(Object correspondence data)
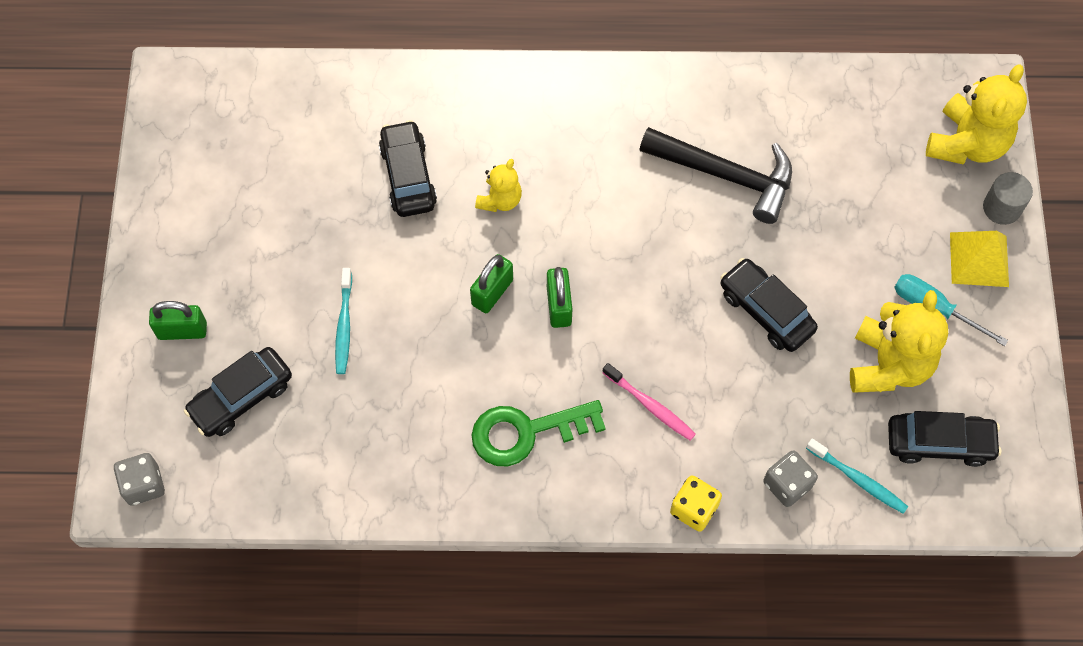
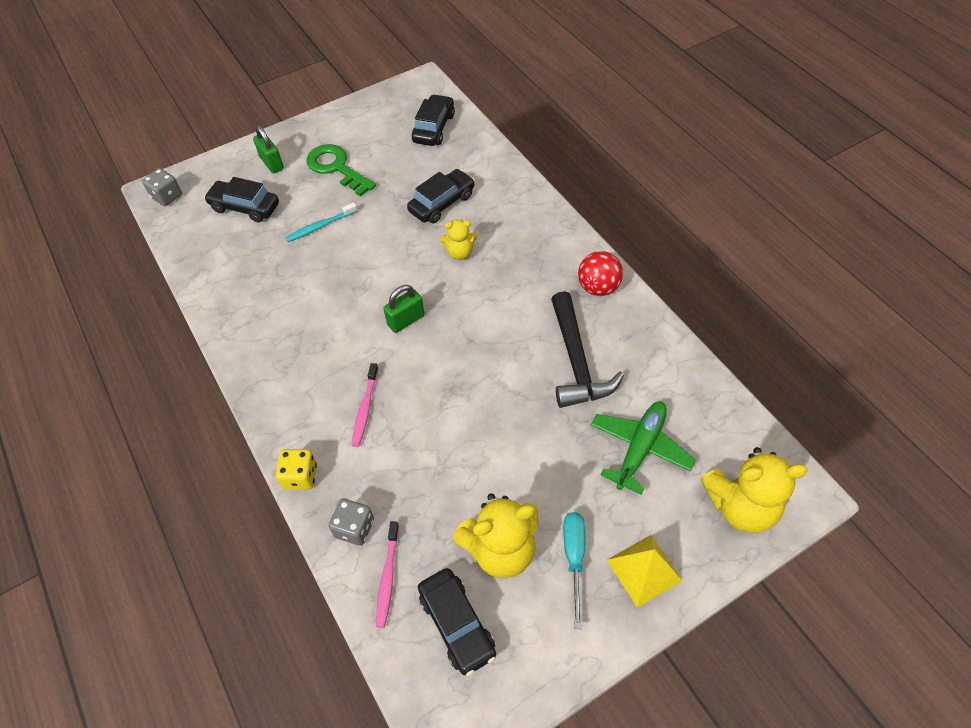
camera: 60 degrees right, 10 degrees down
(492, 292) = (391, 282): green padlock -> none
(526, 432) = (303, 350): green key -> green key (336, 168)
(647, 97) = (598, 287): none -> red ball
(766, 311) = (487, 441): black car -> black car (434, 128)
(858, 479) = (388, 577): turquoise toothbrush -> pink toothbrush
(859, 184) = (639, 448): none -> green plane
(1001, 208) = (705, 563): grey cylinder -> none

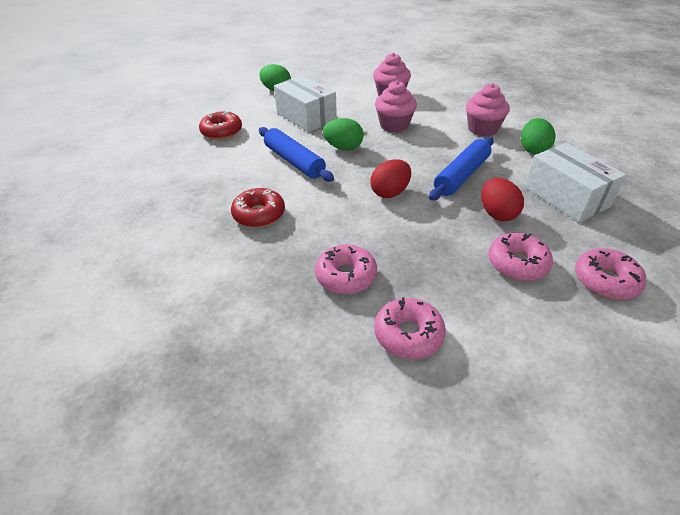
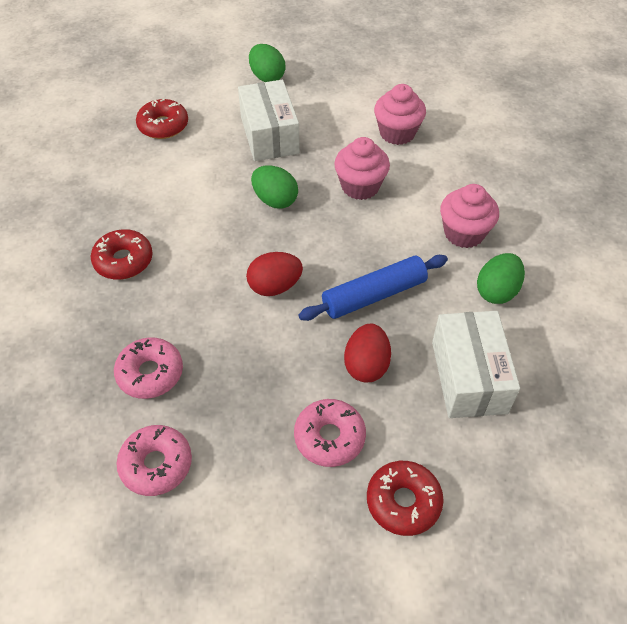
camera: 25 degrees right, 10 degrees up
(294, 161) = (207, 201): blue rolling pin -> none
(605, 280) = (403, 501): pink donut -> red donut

**WHAT IS NEEDED:**
With all pictures omitted, return exactly the lines from the one containing "(859, 184) = (639, 448): none -> green plane" through the end of the entries above.

**ANSWER:**
(859, 184) = (639, 448): none -> green plane
(1001, 208) = (705, 563): grey cylinder -> none

camera: 25 degrees right, 10 degrees up
(294, 161) = (207, 201): blue rolling pin -> none
(605, 280) = (403, 501): pink donut -> red donut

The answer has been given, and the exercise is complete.